ASSIGNED TASK: Could you return all of the records exactly, minus their images?
──────── DATA FOR PROCESSING
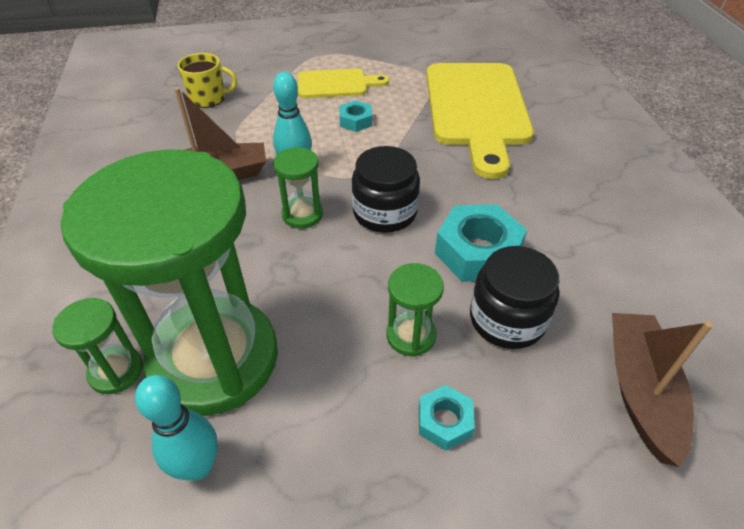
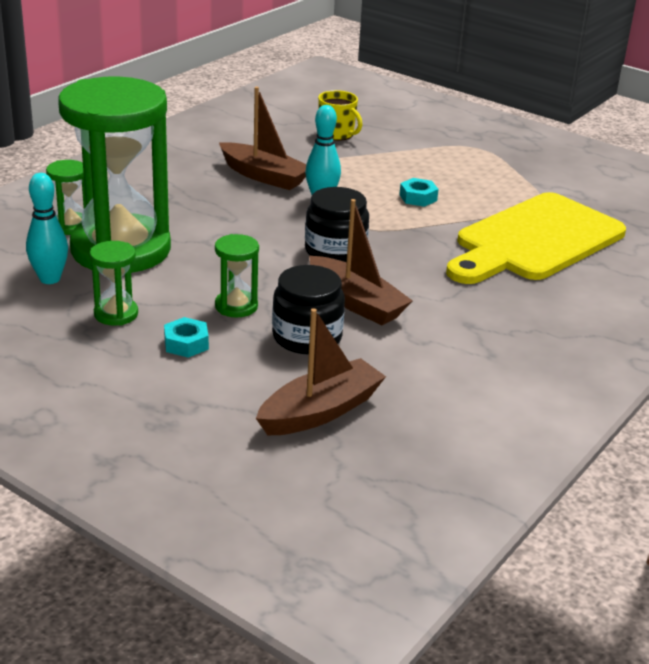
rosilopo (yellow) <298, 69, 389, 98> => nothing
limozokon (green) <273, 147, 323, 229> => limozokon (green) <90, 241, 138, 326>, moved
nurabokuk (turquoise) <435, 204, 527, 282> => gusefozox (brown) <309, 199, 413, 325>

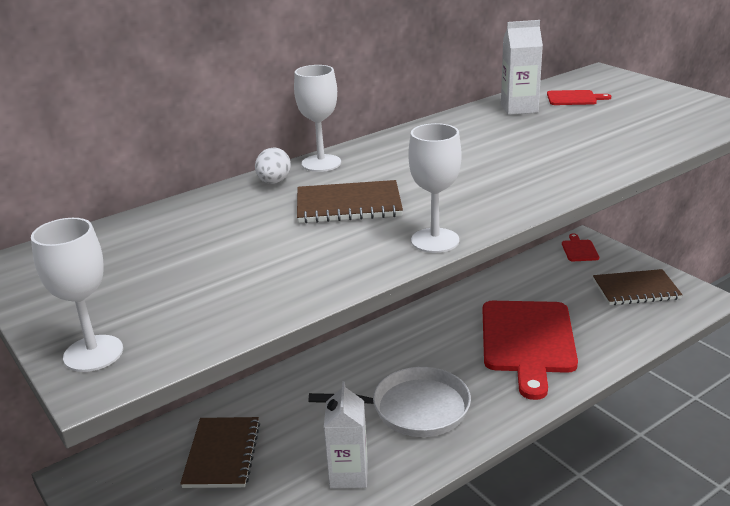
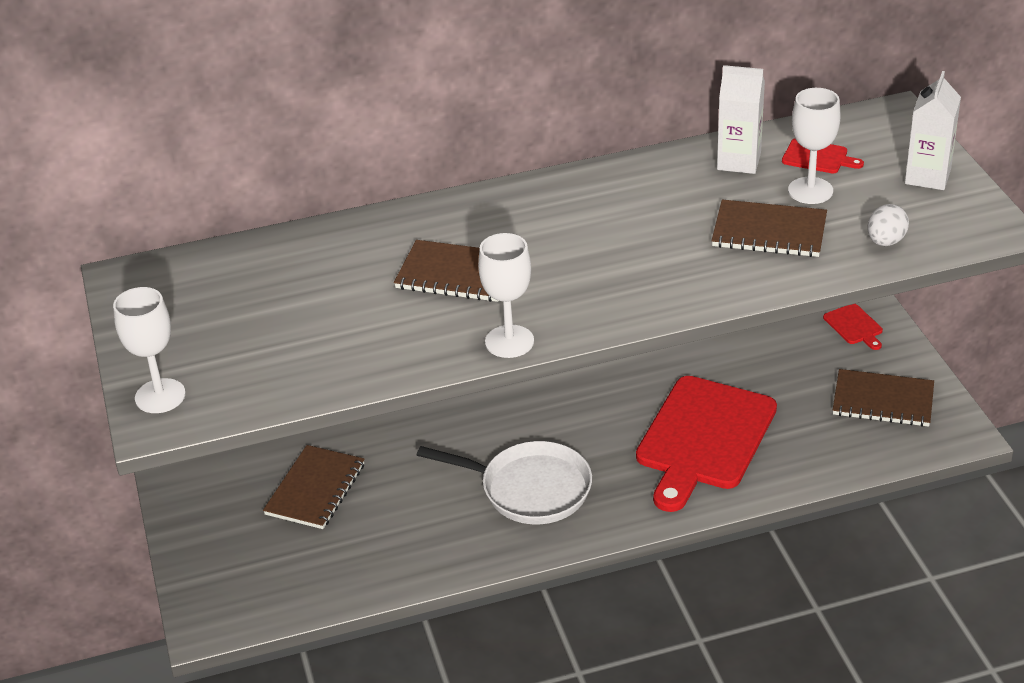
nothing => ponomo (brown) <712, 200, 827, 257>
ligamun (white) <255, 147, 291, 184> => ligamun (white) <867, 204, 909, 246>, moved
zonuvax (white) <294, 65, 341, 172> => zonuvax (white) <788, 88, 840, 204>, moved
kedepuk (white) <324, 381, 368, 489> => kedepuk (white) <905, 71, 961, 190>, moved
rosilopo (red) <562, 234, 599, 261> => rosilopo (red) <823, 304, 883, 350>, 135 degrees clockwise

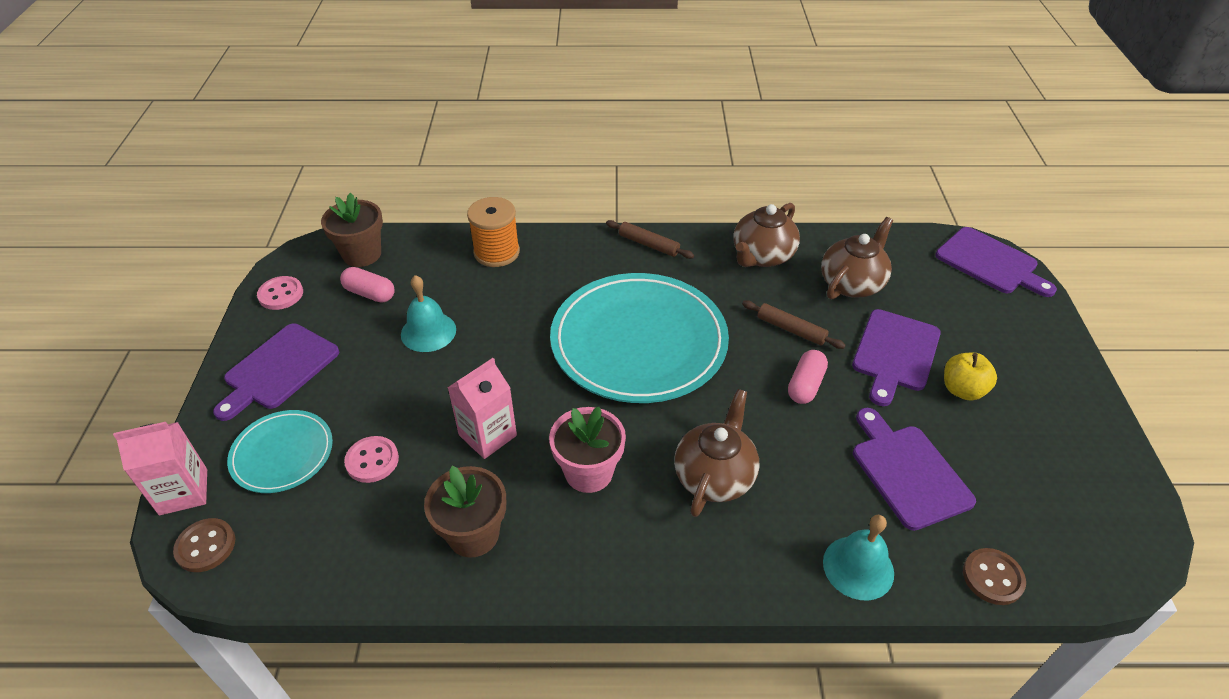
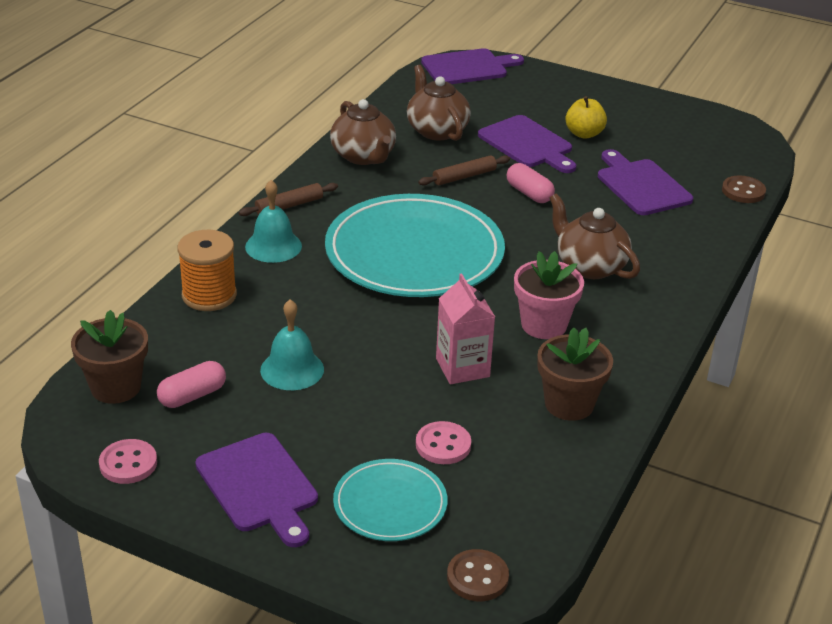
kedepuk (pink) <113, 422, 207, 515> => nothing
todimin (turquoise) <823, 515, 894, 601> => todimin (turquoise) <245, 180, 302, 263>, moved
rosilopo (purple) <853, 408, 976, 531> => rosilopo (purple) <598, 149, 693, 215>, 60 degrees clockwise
────────────────
REPLY:
rosilopo (yellow) <298, 69, 389, 98> => nothing
limozokon (green) <273, 147, 323, 229> => limozokon (green) <90, 241, 138, 326>, moved
nurabokuk (turquoise) <435, 204, 527, 282> => gusefozox (brown) <309, 199, 413, 325>

nothing => ponomo (brown) <712, 200, 827, 257>
ligamun (white) <255, 147, 291, 184> => ligamun (white) <867, 204, 909, 246>, moved
zonuvax (white) <294, 65, 341, 172> => zonuvax (white) <788, 88, 840, 204>, moved
kedepuk (white) <324, 381, 368, 489> => kedepuk (white) <905, 71, 961, 190>, moved
rosilopo (red) <562, 234, 599, 261> => rosilopo (red) <823, 304, 883, 350>, 135 degrees clockwise

kedepuk (pink) <113, 422, 207, 515> => nothing
todimin (turquoise) <823, 515, 894, 601> => todimin (turquoise) <245, 180, 302, 263>, moved
rosilopo (purple) <853, 408, 976, 531> => rosilopo (purple) <598, 149, 693, 215>, 60 degrees clockwise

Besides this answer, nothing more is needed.